## Required action
Needed from the data below: every line from the one with "camera: 85 degrees left, 5 degrees down" up to and including the one with "(708, 500) = (588, 129): none", repeated exactly and with nothing else.

## Input material
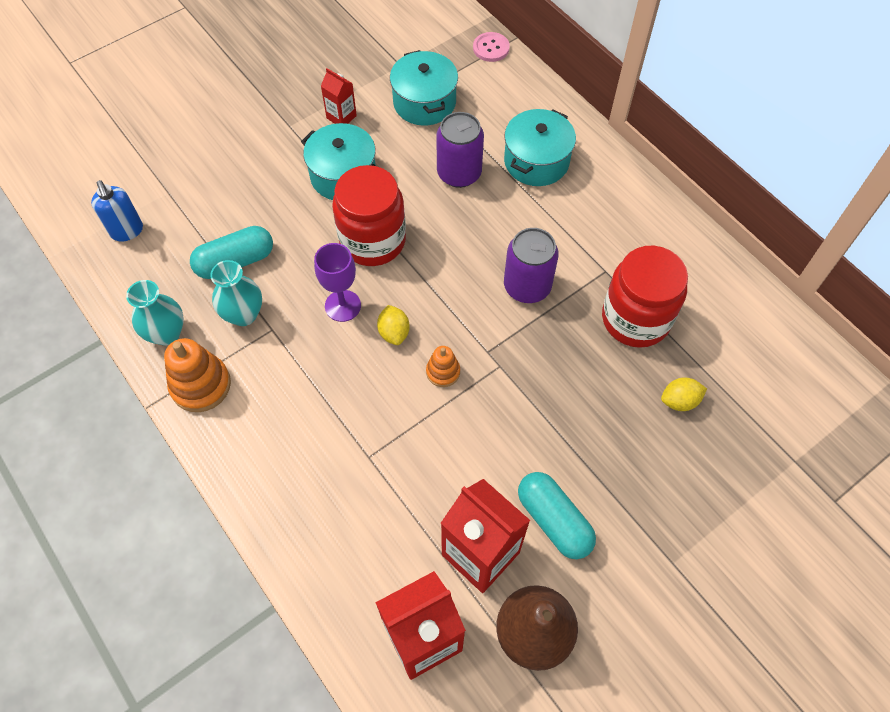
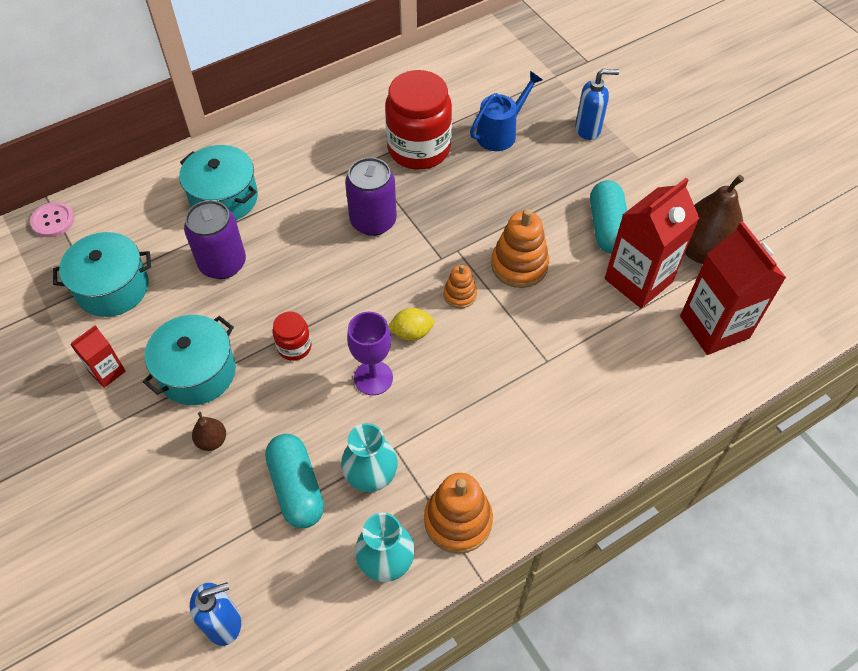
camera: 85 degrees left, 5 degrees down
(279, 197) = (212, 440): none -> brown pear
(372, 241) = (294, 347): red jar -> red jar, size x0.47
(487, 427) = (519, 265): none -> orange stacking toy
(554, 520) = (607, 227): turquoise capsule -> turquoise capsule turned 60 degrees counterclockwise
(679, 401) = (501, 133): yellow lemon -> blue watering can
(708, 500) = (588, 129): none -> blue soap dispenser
* * *
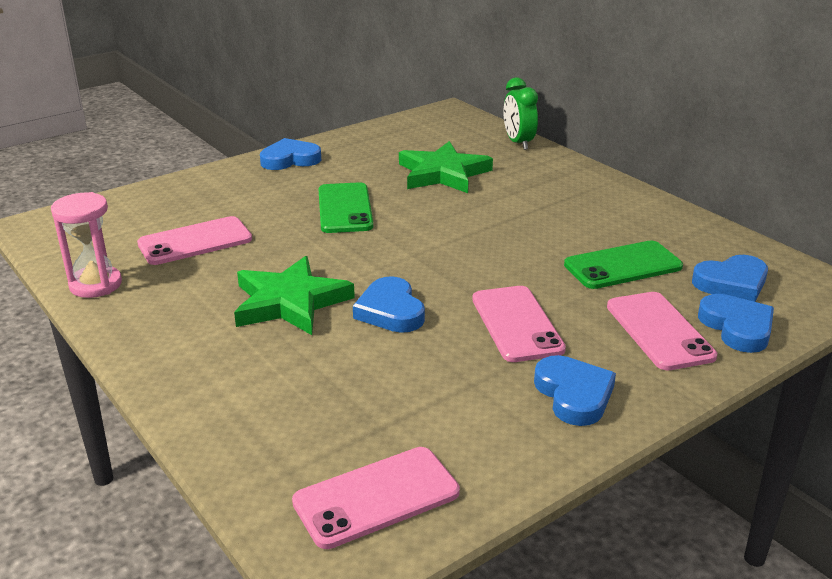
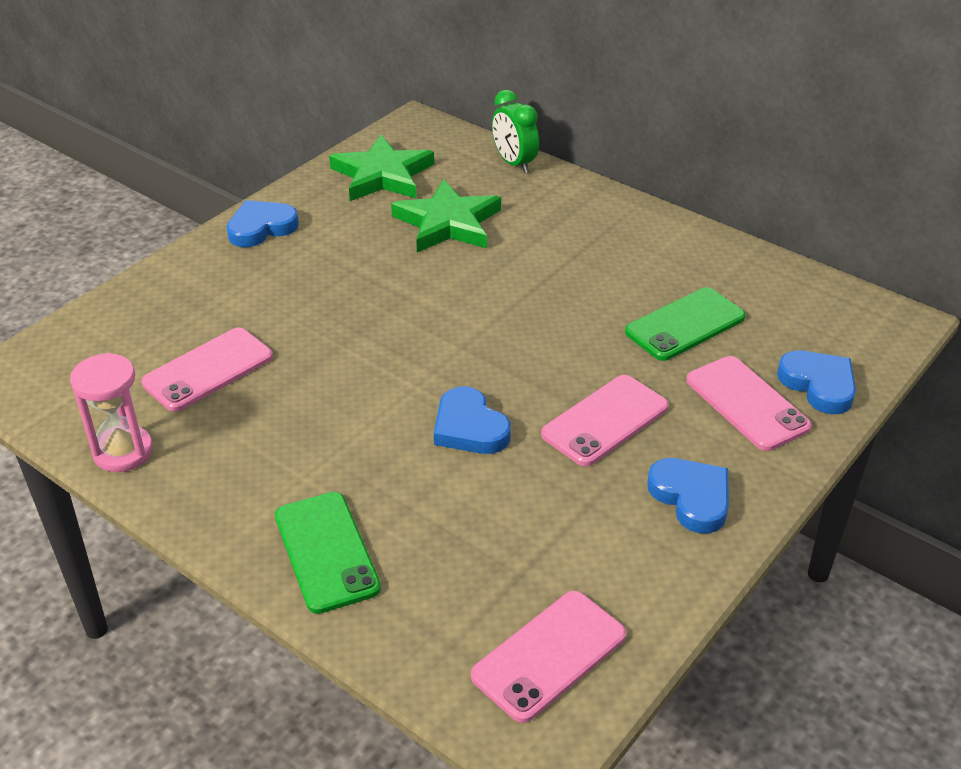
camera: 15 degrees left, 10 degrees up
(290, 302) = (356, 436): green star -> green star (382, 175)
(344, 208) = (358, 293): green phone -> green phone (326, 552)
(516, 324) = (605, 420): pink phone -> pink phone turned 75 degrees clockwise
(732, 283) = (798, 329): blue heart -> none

## Response to this task
camera: 85 degrees left, 5 degrees down
(279, 197) = (212, 440): none -> brown pear
(372, 241) = (294, 347): red jar -> red jar, size x0.47
(487, 427) = (519, 265): none -> orange stacking toy
(554, 520) = (607, 227): turquoise capsule -> turquoise capsule turned 60 degrees counterclockwise
(679, 401) = (501, 133): yellow lemon -> blue watering can
(708, 500) = (588, 129): none -> blue soap dispenser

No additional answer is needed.